Exercise: Please write every entry out again, exactly as it reads below.

===== Records for this task =====

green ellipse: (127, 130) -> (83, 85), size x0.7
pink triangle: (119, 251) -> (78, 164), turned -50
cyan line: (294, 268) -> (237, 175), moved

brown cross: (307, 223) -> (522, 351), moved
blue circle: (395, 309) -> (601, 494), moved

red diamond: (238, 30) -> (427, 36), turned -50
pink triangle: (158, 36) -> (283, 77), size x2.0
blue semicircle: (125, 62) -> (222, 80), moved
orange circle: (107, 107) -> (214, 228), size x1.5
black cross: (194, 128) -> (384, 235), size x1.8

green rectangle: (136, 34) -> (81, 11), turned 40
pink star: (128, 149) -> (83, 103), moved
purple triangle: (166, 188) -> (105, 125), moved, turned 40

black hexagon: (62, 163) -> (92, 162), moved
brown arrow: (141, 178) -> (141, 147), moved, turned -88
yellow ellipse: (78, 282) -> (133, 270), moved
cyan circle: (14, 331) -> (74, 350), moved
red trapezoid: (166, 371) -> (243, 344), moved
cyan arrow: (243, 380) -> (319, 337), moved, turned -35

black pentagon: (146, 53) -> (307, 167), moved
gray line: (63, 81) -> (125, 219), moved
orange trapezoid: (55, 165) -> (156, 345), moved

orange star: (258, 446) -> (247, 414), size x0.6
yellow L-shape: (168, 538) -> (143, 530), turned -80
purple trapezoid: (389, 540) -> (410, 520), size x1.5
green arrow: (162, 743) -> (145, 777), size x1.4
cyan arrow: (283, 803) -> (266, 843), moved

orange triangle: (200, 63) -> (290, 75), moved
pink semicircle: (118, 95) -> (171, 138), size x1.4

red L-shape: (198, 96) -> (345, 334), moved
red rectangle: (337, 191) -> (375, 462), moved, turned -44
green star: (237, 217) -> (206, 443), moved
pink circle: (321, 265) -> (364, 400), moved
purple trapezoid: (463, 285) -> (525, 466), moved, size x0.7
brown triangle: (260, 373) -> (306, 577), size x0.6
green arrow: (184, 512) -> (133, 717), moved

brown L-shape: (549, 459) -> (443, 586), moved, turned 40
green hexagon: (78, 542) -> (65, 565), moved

=====

Result below:
green ellipse: (127, 130) -> (83, 85), size x0.7
pink triangle: (119, 251) -> (78, 164), turned -50
cyan line: (294, 268) -> (237, 175), moved

brown cross: (307, 223) -> (522, 351), moved
blue circle: (395, 309) -> (601, 494), moved

red diamond: (238, 30) -> (427, 36), turned -50
pink triangle: (158, 36) -> (283, 77), size x2.0
blue semicircle: (125, 62) -> (222, 80), moved
orange circle: (107, 107) -> (214, 228), size x1.5
black cross: (194, 128) -> (384, 235), size x1.8

green rectangle: (136, 34) -> (81, 11), turned 40
pink star: (128, 149) -> (83, 103), moved
purple triangle: (166, 188) -> (105, 125), moved, turned 40

black hexagon: (62, 163) -> (92, 162), moved
brown arrow: (141, 178) -> (141, 147), moved, turned -88
yellow ellipse: (78, 282) -> (133, 270), moved
cyan circle: (14, 331) -> (74, 350), moved
red trapezoid: (166, 371) -> (243, 344), moved
cyan arrow: (243, 380) -> (319, 337), moved, turned -35

black pentagon: (146, 53) -> (307, 167), moved
gray line: (63, 81) -> (125, 219), moved
orange trapezoid: (55, 165) -> (156, 345), moved

orange star: (258, 446) -> (247, 414), size x0.6
yellow L-shape: (168, 538) -> (143, 530), turned -80
purple trapezoid: (389, 540) -> (410, 520), size x1.5
green arrow: (162, 743) -> (145, 777), size x1.4
cyan arrow: (283, 803) -> (266, 843), moved

orange triangle: (200, 63) -> (290, 75), moved
pink semicircle: (118, 95) -> (171, 138), size x1.4

red L-shape: (198, 96) -> (345, 334), moved
red rectangle: (337, 191) -> (375, 462), moved, turned -44
green star: (237, 217) -> (206, 443), moved
pink circle: (321, 265) -> (364, 400), moved
purple trapezoid: (463, 285) -> (525, 466), moved, size x0.7
brown triangle: (260, 373) -> (306, 577), size x0.6
green arrow: (184, 512) -> (133, 717), moved

brown L-shape: (549, 459) -> (443, 586), moved, turned 40
green hexagon: (78, 542) -> (65, 565), moved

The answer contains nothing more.